_EXERCISE REQUIREMENTS:_
Return each line of the data below that contains the string "purple".

Start of RECORDS FOR THE TASK

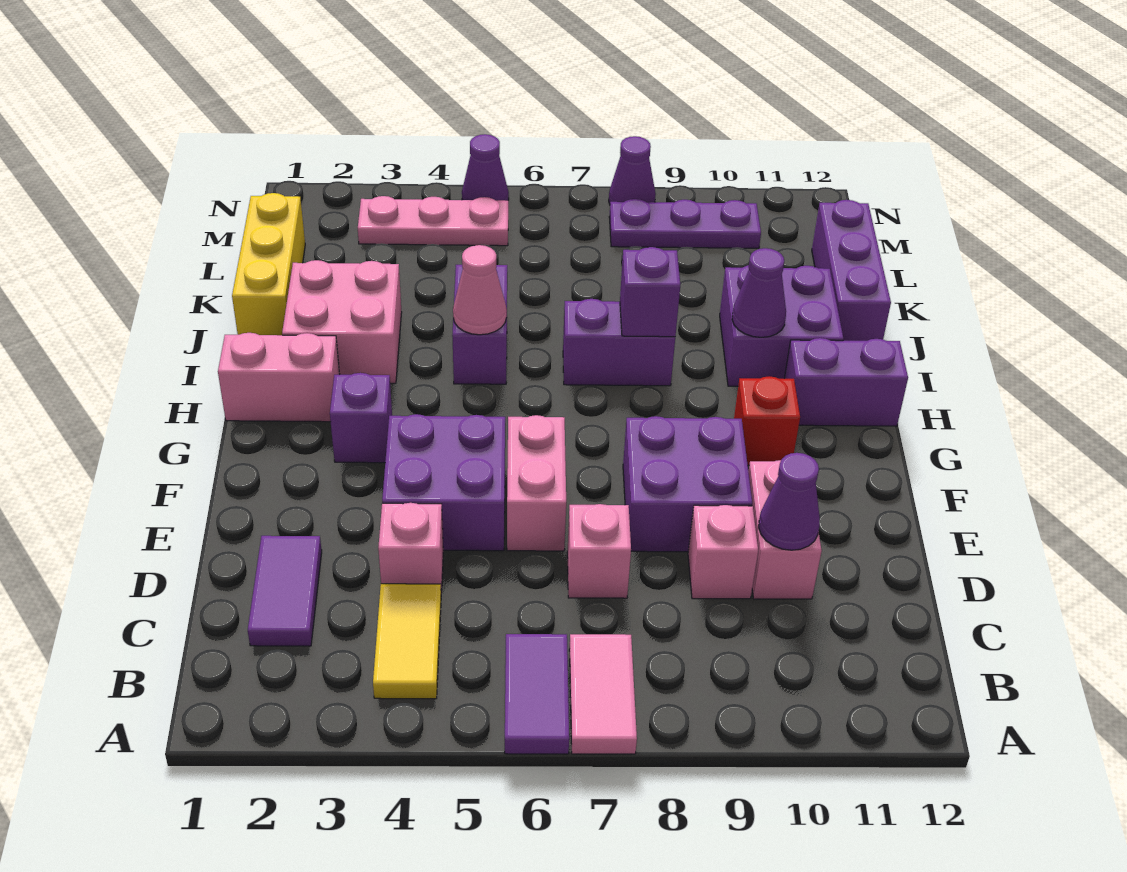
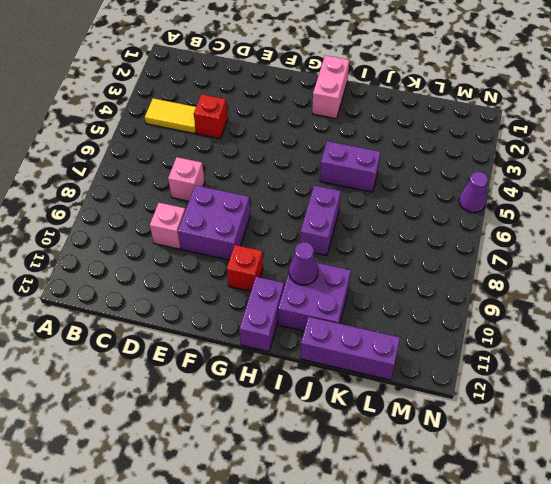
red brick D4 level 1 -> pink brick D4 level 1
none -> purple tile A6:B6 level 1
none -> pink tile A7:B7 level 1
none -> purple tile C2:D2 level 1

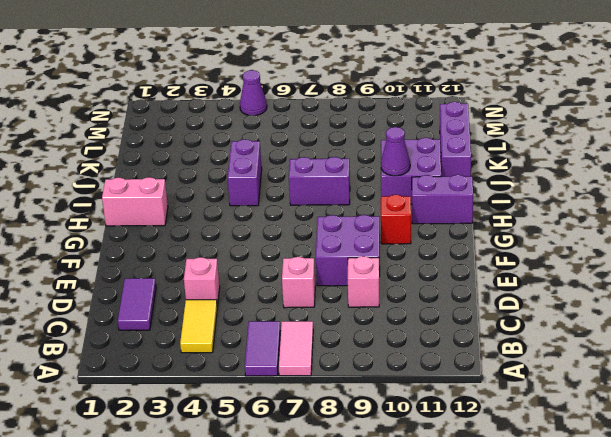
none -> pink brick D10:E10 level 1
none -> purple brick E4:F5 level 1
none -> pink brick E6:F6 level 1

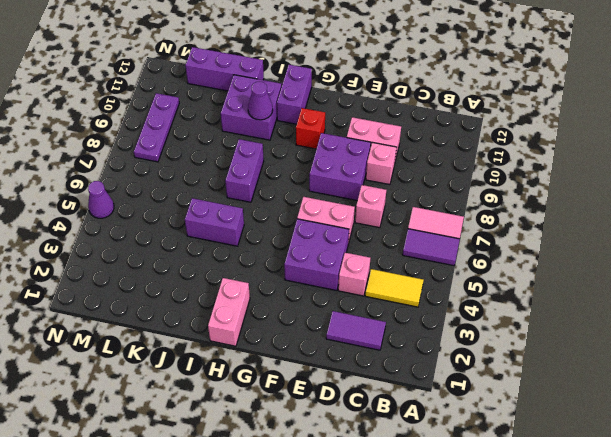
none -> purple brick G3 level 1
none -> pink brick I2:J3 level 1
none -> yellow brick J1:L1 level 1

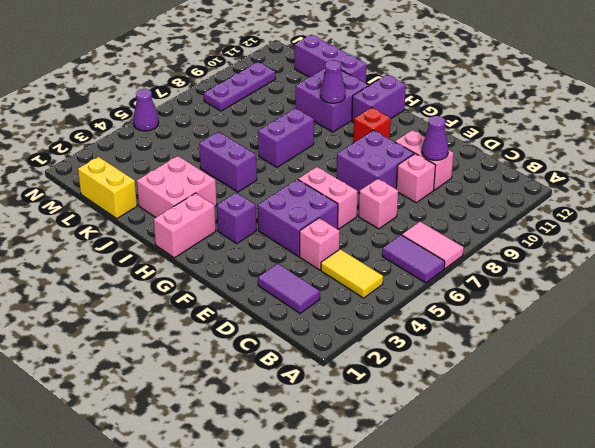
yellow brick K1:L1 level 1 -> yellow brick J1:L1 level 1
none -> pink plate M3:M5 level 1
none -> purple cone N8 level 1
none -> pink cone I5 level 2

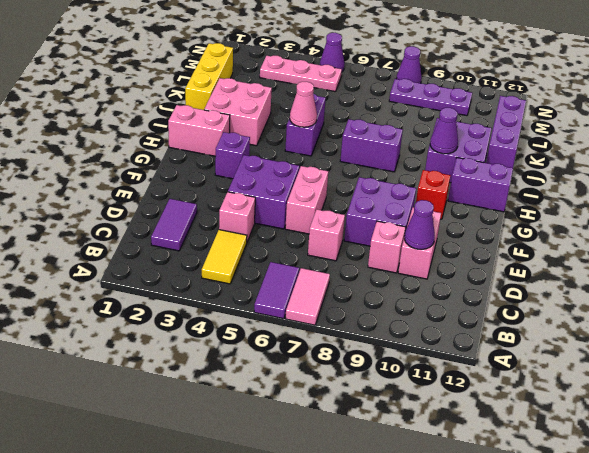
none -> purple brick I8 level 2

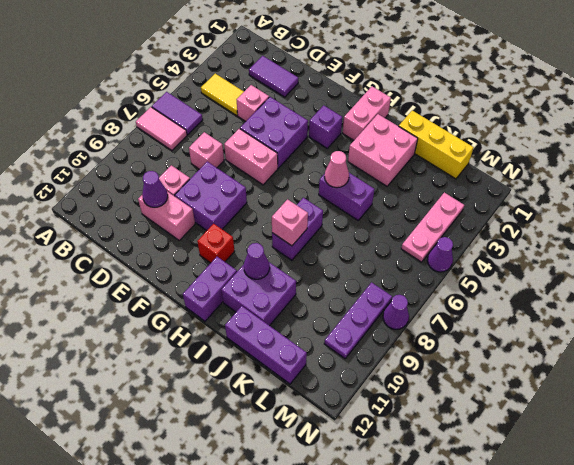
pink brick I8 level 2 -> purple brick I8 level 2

End of RECORDS FOR THE TASK
Start of RECORDS FOR THE TASK

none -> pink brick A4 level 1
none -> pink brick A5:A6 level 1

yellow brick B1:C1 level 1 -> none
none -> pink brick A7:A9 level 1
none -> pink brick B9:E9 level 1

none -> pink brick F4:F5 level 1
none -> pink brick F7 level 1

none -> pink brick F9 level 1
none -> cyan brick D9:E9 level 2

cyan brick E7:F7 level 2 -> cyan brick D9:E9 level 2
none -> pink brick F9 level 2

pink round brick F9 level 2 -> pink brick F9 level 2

End of RECORDS FOR THE TASK

_RESPONSE TO THIS TASK:_
none -> purple tile A6:B6 level 1
none -> purple tile C2:D2 level 1
none -> purple brick E4:F5 level 1
none -> purple brick G3 level 1
none -> purple cone N8 level 1
none -> purple brick I8 level 2
pink brick I8 level 2 -> purple brick I8 level 2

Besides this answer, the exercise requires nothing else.